(TASK INPUT Opens)

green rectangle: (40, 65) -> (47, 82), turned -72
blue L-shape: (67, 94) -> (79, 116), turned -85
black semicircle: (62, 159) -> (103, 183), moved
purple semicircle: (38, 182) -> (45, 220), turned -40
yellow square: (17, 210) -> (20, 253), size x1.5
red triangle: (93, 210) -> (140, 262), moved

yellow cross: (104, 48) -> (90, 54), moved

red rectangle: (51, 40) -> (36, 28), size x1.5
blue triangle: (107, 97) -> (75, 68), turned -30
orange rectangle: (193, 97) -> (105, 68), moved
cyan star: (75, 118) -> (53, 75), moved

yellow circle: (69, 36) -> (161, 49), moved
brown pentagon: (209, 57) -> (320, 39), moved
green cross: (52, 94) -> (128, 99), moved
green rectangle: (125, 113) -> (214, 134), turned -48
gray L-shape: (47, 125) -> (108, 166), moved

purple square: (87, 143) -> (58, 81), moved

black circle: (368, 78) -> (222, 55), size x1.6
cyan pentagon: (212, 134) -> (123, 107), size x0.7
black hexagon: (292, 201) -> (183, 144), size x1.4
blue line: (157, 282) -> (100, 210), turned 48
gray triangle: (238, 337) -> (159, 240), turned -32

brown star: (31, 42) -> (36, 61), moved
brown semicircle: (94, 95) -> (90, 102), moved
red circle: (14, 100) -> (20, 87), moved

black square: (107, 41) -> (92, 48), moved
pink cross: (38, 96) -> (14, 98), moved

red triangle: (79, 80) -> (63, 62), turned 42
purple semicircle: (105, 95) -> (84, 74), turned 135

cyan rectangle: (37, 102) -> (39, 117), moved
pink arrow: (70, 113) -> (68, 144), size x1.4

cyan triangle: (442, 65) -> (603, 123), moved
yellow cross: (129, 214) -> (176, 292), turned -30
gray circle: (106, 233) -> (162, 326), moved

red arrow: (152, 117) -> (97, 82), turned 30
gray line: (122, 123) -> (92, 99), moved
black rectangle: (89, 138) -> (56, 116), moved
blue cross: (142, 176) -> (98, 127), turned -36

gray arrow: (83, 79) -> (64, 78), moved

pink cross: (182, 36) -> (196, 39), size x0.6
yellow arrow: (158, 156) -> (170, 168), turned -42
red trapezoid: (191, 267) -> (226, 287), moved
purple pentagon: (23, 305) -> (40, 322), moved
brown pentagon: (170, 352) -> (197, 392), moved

(TASK INPUT Closes)

PROBLEM TO SOLVE: Return, without any change, the lines from the one holding "pink arrow: (70, 113) -> (68, 144), size x1.4" through the end of the listing, and only those.

SOLUTION TO THIS TASK:
pink arrow: (70, 113) -> (68, 144), size x1.4

cyan triangle: (442, 65) -> (603, 123), moved
yellow cross: (129, 214) -> (176, 292), turned -30
gray circle: (106, 233) -> (162, 326), moved

red arrow: (152, 117) -> (97, 82), turned 30
gray line: (122, 123) -> (92, 99), moved
black rectangle: (89, 138) -> (56, 116), moved
blue cross: (142, 176) -> (98, 127), turned -36

gray arrow: (83, 79) -> (64, 78), moved

pink cross: (182, 36) -> (196, 39), size x0.6
yellow arrow: (158, 156) -> (170, 168), turned -42
red trapezoid: (191, 267) -> (226, 287), moved
purple pentagon: (23, 305) -> (40, 322), moved
brown pentagon: (170, 352) -> (197, 392), moved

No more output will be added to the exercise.